■ **PROBLEM**:
Your task is to repeat exactly the lines below between the line holding "white goblet: 3 -> 6" and the line holding "yellow goblet: 7 -> 6", inclusive, and only those.

■ **MATERIAL PROVIDED**:
--- START ---

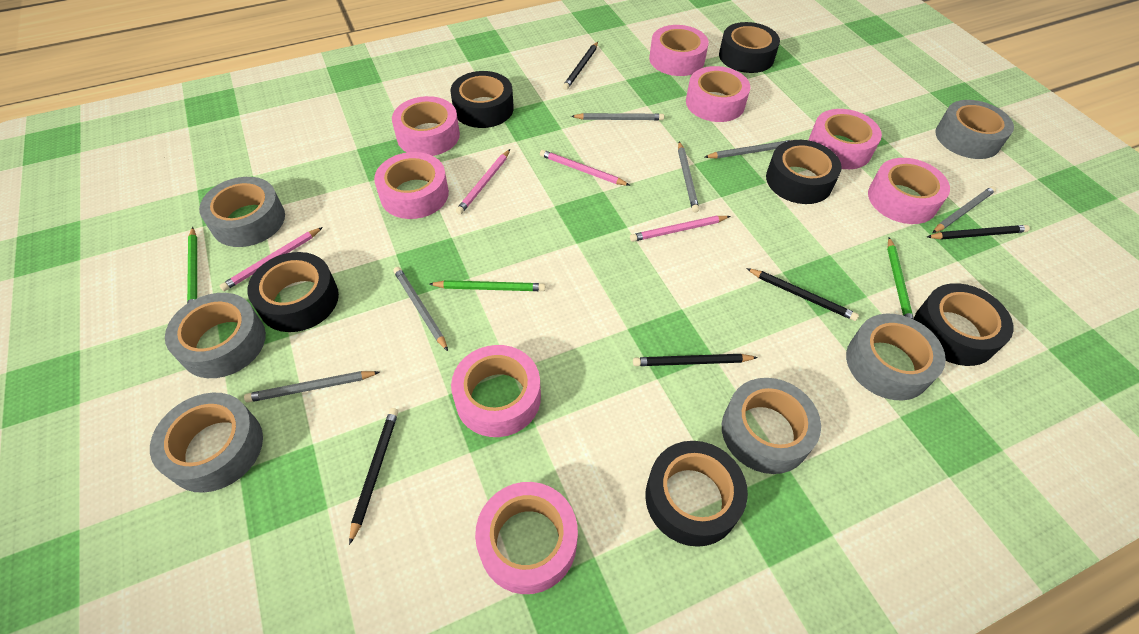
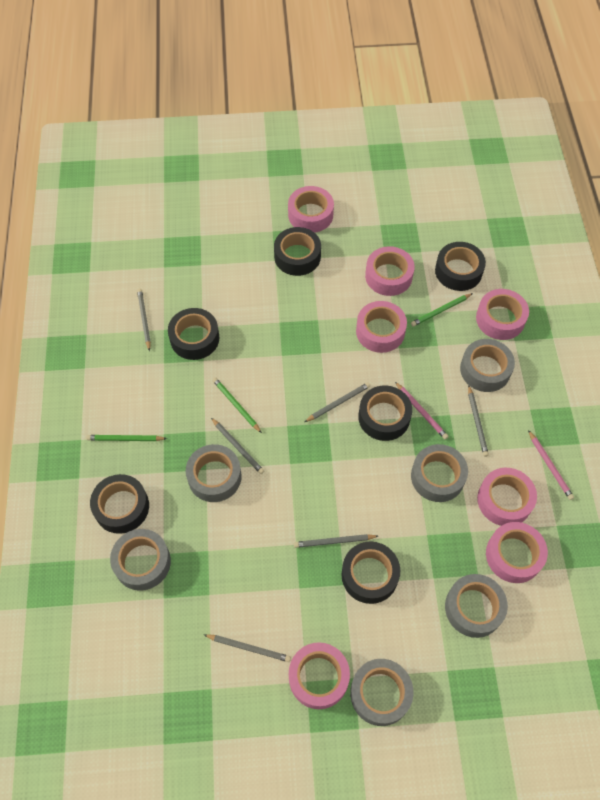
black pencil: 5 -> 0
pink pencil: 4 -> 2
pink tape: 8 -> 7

--- END ---
--- START ---

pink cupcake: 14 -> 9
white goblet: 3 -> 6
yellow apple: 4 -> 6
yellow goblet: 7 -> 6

--- END ---

■ **TASK RESPONSE**:
white goblet: 3 -> 6
yellow apple: 4 -> 6
yellow goblet: 7 -> 6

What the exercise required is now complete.